◆ Information:
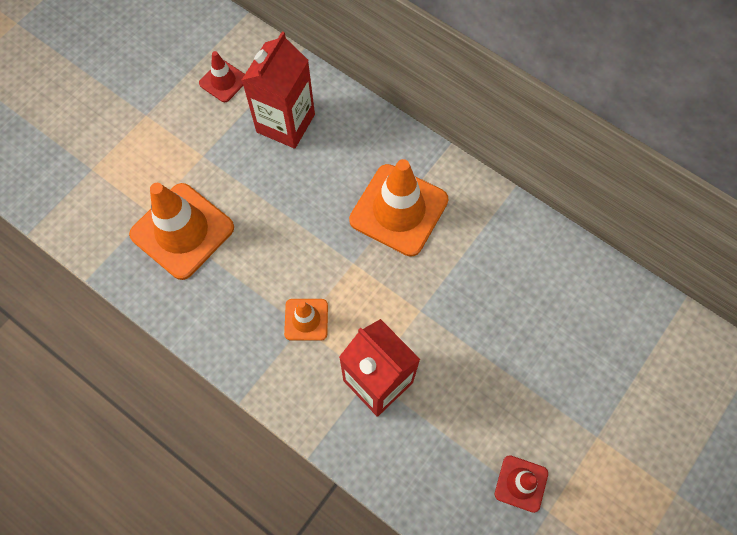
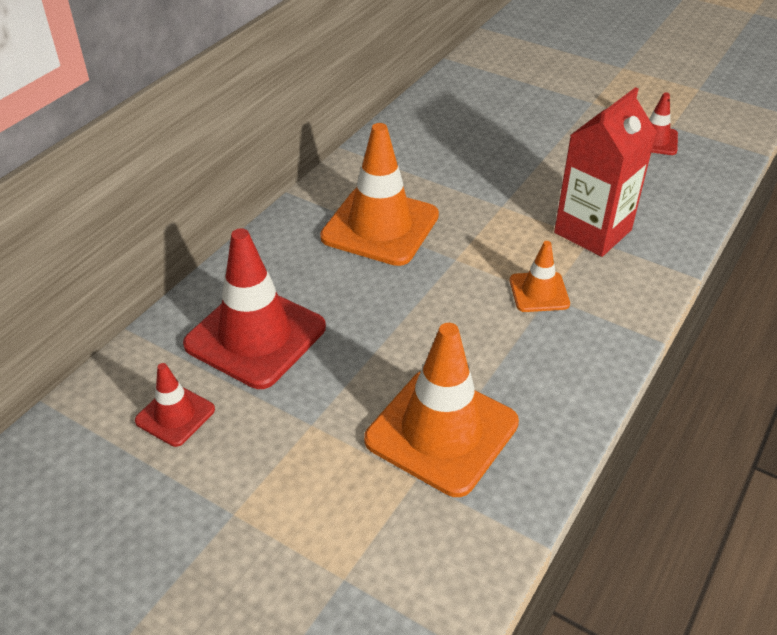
camera: 95 degrees left, 25 degrees down
(285, 123) = (255, 336): red carton -> red traffic cone

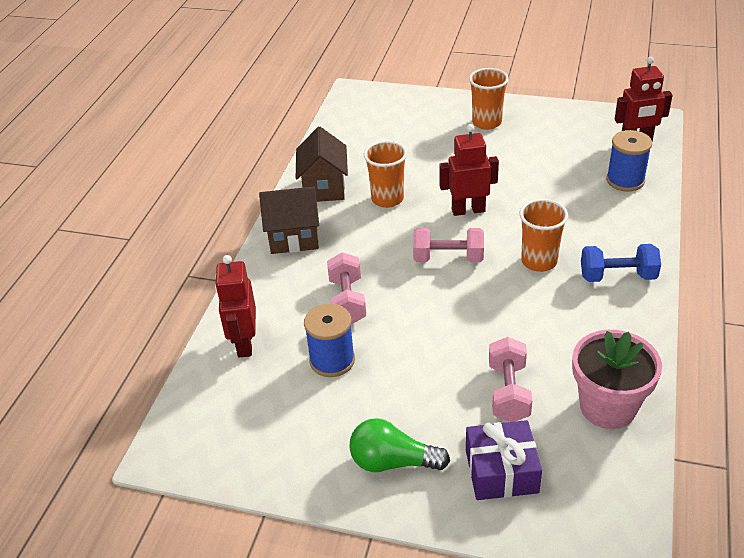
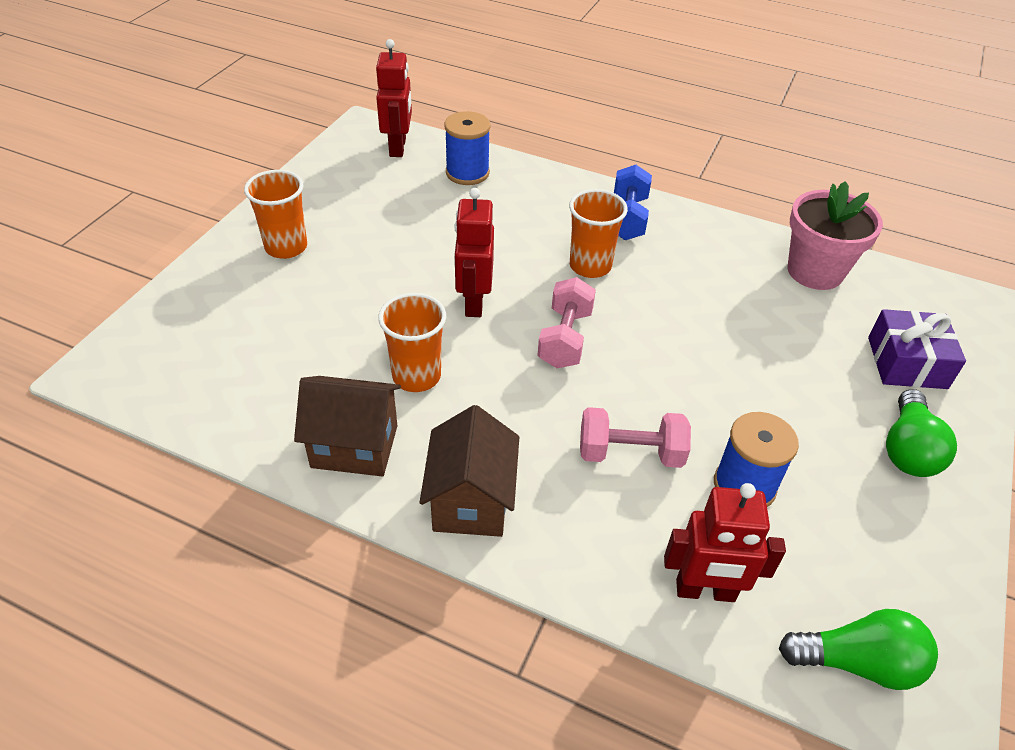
camera: 85 degrees left, 5 degrees up
(201, 417) = (857, 662): none -> green light bulb
(508, 392) = (797, 334): pink dumbbell -> none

◆ To do:
The records above are to be duplicated exactly, pictures left out.

◆ Answer section:
camera: 95 degrees left, 25 degrees down
(285, 123) = (255, 336): red carton -> red traffic cone

camera: 85 degrees left, 5 degrees up
(201, 417) = (857, 662): none -> green light bulb
(508, 392) = (797, 334): pink dumbbell -> none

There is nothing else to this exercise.